**Work instructions:**
Return the tail of the records exactly, starting from the line containing "bench: (969, 834) -> (412, 1054), moved" and ending with the final line.

(Entries supplied Opens)

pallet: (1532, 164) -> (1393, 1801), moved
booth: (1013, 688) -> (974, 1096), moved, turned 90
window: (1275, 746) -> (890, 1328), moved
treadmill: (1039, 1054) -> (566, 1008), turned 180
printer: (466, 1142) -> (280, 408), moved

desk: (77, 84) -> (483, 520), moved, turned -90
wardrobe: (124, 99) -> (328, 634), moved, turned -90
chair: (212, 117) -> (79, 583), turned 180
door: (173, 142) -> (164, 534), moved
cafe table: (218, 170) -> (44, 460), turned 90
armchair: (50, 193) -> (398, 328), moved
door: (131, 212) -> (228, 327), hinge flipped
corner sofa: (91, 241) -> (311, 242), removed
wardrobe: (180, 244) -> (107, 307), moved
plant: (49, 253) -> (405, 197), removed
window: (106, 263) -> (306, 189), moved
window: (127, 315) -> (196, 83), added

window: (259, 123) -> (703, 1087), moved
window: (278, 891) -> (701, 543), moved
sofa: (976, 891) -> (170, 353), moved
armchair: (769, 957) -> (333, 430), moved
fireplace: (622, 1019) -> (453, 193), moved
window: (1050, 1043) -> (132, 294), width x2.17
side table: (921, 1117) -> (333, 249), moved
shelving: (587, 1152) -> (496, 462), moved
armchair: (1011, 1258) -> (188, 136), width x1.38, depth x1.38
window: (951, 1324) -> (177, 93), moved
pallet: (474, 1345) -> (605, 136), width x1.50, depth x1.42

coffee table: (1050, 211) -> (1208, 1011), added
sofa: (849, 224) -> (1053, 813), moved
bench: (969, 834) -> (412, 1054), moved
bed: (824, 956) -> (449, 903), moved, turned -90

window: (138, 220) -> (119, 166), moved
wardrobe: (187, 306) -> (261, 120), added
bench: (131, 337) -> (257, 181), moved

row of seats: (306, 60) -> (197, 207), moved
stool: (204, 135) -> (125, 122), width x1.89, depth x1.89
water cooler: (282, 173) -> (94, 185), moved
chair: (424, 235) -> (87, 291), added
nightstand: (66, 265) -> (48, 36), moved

(Entries supplied Closes)

**Result of the exercise:**
bench: (969, 834) -> (412, 1054), moved
bed: (824, 956) -> (449, 903), moved, turned -90

window: (138, 220) -> (119, 166), moved
wardrobe: (187, 306) -> (261, 120), added
bench: (131, 337) -> (257, 181), moved

row of seats: (306, 60) -> (197, 207), moved
stool: (204, 135) -> (125, 122), width x1.89, depth x1.89
water cooler: (282, 173) -> (94, 185), moved
chair: (424, 235) -> (87, 291), added
nightstand: (66, 265) -> (48, 36), moved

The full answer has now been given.